• WHAT YOU HAVE TO DO
For each line of the data below, test for "biały". Report only the number of lines that pass.

Collection entries:
--- START ---
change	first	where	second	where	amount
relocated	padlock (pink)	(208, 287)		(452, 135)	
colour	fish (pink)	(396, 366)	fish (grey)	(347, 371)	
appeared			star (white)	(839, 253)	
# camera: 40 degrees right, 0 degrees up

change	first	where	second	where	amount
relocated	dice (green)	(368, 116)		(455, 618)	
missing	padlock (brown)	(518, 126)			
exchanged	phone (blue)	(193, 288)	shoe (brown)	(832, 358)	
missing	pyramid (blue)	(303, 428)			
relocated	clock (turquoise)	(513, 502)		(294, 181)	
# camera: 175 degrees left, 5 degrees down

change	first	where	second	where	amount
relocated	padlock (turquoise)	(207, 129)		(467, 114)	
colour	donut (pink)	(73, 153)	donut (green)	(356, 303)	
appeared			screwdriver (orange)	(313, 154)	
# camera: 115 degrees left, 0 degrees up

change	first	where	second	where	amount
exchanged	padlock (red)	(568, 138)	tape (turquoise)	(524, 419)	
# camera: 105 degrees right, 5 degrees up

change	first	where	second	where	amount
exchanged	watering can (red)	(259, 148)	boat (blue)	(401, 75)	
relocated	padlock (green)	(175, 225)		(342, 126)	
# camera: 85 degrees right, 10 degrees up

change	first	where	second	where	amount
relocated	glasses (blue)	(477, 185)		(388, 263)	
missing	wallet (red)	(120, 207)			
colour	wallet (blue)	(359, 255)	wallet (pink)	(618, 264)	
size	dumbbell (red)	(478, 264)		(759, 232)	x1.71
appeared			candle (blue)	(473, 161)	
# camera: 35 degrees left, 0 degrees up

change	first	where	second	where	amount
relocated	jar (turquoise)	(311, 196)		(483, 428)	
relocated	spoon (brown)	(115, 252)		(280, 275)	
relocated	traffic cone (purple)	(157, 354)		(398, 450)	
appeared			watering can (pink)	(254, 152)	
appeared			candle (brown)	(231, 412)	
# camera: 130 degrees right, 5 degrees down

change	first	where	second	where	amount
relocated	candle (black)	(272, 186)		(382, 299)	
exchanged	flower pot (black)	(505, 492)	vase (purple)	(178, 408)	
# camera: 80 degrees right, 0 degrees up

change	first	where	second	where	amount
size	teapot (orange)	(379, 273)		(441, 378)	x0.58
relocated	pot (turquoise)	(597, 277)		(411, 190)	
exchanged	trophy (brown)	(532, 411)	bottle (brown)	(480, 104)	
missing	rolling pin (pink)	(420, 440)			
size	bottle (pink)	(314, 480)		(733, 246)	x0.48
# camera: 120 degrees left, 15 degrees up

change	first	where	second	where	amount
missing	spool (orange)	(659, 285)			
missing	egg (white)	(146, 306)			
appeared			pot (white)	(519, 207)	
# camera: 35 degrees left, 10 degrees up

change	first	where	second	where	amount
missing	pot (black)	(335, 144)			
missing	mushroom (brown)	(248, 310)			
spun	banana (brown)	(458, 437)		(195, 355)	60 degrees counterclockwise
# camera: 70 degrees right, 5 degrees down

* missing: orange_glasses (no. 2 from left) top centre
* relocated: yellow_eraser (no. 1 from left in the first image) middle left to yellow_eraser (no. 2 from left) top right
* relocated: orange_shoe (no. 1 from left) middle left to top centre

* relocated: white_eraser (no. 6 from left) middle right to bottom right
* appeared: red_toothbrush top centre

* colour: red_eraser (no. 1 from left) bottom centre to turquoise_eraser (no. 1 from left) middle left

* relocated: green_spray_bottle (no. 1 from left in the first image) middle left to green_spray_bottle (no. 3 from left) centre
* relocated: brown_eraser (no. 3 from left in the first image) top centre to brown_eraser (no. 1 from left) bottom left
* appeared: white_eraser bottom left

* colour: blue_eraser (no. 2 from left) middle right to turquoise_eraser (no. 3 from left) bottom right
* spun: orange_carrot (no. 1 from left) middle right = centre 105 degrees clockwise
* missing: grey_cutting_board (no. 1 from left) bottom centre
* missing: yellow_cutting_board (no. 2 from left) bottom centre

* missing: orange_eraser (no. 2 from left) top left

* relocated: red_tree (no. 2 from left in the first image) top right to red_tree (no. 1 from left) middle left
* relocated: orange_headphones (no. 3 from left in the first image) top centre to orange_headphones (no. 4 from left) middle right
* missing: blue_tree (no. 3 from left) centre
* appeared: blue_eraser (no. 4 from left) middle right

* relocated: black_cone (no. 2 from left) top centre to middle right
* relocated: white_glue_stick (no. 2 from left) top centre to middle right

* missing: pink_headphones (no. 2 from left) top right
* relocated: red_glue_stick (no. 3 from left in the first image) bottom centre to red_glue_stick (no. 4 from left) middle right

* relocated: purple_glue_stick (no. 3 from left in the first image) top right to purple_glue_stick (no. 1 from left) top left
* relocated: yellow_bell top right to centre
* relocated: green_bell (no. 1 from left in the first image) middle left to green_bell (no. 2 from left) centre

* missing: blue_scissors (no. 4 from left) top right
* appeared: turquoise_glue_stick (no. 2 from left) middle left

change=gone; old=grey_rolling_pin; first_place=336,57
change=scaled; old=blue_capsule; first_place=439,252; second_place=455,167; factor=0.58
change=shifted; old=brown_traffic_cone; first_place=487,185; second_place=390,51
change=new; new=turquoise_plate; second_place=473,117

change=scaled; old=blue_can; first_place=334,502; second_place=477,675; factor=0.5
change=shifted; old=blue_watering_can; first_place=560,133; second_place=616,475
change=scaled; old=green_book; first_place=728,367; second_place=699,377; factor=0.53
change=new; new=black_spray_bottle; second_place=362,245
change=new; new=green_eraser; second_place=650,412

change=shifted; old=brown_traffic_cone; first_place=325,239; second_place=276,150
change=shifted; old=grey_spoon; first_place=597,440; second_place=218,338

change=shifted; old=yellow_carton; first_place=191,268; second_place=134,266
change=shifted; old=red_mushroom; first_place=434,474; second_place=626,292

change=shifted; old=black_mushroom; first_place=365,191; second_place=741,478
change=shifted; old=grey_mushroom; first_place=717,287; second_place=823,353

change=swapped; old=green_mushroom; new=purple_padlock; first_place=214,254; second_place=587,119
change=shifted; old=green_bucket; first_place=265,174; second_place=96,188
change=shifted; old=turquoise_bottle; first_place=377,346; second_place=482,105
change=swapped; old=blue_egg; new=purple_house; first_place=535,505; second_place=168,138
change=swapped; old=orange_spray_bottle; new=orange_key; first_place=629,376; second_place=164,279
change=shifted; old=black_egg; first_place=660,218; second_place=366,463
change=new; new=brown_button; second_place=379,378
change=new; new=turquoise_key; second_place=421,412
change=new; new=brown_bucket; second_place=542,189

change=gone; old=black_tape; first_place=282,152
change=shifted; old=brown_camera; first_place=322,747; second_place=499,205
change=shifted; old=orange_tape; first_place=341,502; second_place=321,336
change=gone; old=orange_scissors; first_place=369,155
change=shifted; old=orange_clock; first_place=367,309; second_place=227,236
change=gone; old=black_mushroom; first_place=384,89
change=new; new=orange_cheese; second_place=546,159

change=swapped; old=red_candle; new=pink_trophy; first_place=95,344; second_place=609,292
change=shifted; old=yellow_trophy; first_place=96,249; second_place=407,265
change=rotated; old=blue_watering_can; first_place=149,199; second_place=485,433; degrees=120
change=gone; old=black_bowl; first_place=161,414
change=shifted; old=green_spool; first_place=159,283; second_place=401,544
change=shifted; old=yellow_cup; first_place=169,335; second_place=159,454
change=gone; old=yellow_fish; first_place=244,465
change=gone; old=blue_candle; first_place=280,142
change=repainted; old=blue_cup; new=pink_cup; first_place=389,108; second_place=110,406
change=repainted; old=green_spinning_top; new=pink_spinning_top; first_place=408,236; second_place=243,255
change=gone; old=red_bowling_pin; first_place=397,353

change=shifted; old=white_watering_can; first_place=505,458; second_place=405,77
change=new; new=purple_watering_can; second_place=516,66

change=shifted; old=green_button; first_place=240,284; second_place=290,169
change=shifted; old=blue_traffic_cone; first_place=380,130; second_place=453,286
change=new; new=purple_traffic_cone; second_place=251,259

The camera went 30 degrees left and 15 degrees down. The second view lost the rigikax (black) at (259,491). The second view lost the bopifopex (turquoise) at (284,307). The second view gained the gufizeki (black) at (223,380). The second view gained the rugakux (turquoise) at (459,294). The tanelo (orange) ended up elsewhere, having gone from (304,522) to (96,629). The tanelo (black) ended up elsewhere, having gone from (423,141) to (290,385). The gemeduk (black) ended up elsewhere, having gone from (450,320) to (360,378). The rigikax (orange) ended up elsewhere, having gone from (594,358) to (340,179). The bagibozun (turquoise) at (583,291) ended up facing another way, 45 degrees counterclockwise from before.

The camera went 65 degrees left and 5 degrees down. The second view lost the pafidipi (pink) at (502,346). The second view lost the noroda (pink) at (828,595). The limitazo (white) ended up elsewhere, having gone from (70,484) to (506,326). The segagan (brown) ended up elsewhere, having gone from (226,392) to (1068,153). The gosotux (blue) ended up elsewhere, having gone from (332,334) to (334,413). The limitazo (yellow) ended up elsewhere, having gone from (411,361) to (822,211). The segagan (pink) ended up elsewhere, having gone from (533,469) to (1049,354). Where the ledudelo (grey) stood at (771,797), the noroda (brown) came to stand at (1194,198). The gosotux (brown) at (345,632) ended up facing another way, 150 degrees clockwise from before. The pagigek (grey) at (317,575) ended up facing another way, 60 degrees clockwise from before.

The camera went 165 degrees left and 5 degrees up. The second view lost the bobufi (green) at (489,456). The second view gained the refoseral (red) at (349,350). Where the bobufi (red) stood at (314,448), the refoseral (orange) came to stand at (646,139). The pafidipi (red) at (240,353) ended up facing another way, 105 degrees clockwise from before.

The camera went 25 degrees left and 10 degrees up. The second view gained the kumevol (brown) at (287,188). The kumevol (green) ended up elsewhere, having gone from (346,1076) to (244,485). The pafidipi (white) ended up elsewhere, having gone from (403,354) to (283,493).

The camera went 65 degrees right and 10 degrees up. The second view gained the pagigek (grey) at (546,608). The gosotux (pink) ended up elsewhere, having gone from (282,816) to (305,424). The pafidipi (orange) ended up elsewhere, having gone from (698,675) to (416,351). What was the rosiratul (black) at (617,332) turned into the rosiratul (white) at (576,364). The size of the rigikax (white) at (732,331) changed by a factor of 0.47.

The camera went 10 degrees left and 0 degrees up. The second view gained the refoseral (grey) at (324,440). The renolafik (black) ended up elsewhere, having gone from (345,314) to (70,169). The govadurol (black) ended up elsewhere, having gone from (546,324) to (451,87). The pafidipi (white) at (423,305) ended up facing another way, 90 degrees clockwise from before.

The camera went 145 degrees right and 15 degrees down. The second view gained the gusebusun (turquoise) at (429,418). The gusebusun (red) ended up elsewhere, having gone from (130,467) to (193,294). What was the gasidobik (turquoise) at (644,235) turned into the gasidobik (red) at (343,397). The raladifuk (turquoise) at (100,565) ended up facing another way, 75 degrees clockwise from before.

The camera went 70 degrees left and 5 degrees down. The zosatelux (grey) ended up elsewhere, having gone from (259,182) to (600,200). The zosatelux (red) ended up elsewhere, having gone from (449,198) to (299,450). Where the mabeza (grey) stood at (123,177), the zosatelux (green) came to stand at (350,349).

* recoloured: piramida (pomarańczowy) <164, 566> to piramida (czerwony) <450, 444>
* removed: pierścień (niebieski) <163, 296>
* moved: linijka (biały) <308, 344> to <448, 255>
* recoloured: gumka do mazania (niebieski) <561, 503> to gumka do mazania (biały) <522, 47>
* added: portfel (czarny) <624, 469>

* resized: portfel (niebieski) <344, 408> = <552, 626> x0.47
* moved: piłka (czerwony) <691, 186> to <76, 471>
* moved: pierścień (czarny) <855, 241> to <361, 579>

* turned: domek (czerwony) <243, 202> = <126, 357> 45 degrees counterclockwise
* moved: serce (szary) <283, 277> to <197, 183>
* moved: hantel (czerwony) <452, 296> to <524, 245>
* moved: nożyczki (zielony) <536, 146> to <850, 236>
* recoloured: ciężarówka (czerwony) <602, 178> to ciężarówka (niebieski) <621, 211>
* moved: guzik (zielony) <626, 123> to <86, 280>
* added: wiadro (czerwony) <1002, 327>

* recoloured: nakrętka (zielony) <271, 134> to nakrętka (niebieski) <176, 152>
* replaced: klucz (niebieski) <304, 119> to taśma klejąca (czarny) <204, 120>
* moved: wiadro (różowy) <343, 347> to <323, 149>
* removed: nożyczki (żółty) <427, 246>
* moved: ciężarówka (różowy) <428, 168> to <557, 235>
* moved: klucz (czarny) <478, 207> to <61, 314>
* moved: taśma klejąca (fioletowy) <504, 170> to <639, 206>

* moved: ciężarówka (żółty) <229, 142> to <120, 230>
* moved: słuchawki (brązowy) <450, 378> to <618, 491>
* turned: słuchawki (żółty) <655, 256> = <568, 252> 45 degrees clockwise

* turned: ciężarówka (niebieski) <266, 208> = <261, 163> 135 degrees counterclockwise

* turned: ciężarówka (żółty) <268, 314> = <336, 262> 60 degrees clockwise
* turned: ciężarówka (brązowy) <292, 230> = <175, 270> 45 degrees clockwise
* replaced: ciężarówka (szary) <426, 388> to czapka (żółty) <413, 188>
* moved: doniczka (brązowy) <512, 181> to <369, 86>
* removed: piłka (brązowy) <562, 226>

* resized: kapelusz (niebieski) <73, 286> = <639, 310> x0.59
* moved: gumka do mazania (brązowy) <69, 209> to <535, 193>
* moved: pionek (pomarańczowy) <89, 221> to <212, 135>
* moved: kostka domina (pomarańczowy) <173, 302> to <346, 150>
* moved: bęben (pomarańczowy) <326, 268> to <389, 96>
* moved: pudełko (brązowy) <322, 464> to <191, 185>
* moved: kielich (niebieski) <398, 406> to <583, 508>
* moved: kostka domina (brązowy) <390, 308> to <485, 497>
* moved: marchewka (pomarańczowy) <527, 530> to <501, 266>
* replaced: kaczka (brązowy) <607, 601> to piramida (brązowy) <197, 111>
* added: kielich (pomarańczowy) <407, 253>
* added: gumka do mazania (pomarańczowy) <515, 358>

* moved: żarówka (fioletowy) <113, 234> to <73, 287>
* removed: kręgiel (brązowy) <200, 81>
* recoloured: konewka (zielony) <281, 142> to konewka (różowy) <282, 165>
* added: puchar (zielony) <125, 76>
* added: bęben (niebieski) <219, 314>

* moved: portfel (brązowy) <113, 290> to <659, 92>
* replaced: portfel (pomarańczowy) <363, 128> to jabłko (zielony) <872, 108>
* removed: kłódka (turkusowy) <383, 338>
--- END ---
• RESPONSE TO THE EXERCISE
2